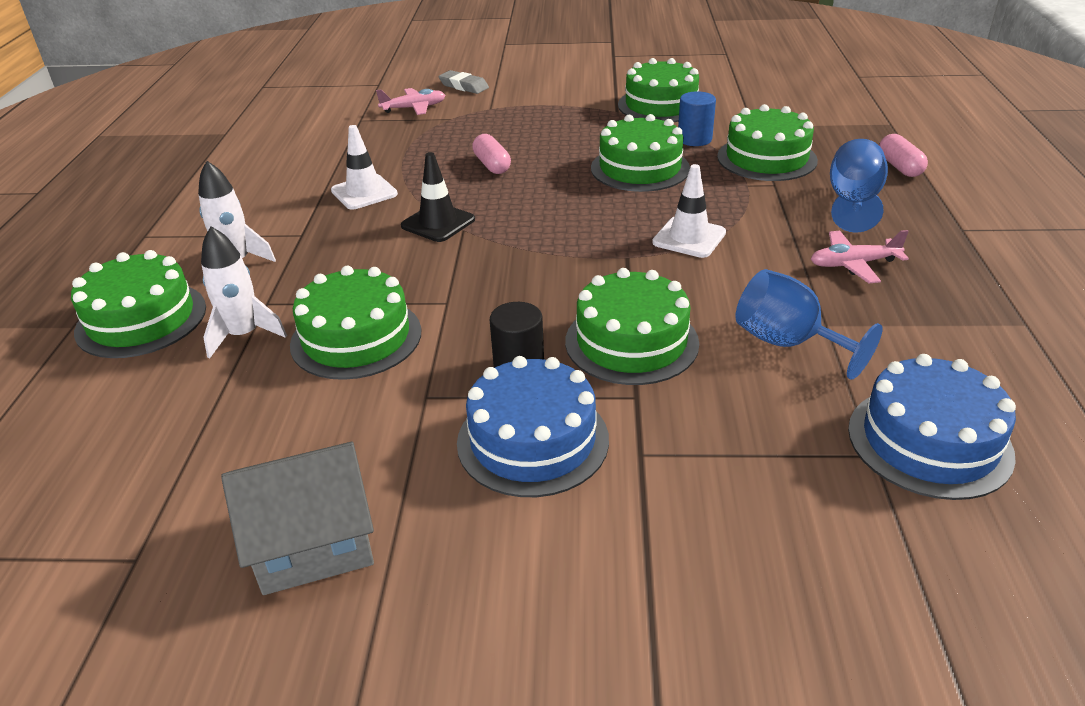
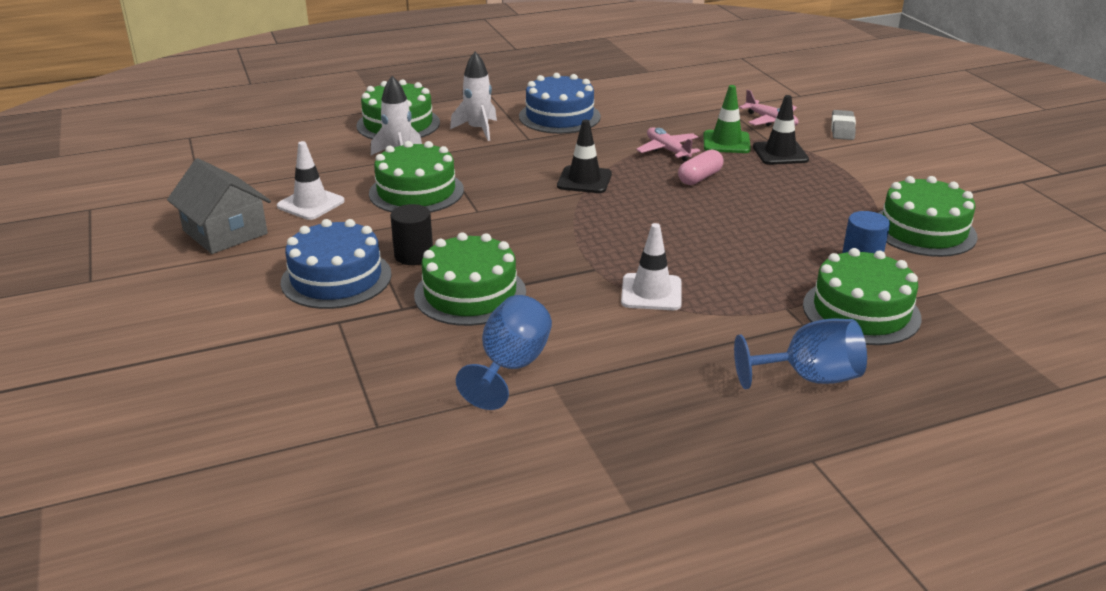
camera: 65 degrees right, 5 degrees down
(364, 192) = (606, 142): white traffic cone -> white traffic cone (311, 204)
(434, 137) = (726, 142): none -> green traffic cone
(481, 120) = (780, 153): none -> black traffic cone
(640, 168) = (764, 245): green cake -> none
(853, 264) = (673, 390): pink plane -> pink plane (668, 150)
(899, 167) = (935, 403): pink capsule -> none
(929, 441) = (406, 454): blue cake -> blue cake (559, 116)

________________

** Action item **
Print every entry verbatim and leave all pictures out.

** Written reply **
camera: 65 degrees right, 5 degrees down
(364, 192) = (606, 142): white traffic cone -> white traffic cone (311, 204)
(434, 137) = (726, 142): none -> green traffic cone
(481, 120) = (780, 153): none -> black traffic cone
(640, 168) = (764, 245): green cake -> none
(853, 264) = (673, 390): pink plane -> pink plane (668, 150)
(899, 167) = (935, 403): pink capsule -> none
(929, 441) = (406, 454): blue cake -> blue cake (559, 116)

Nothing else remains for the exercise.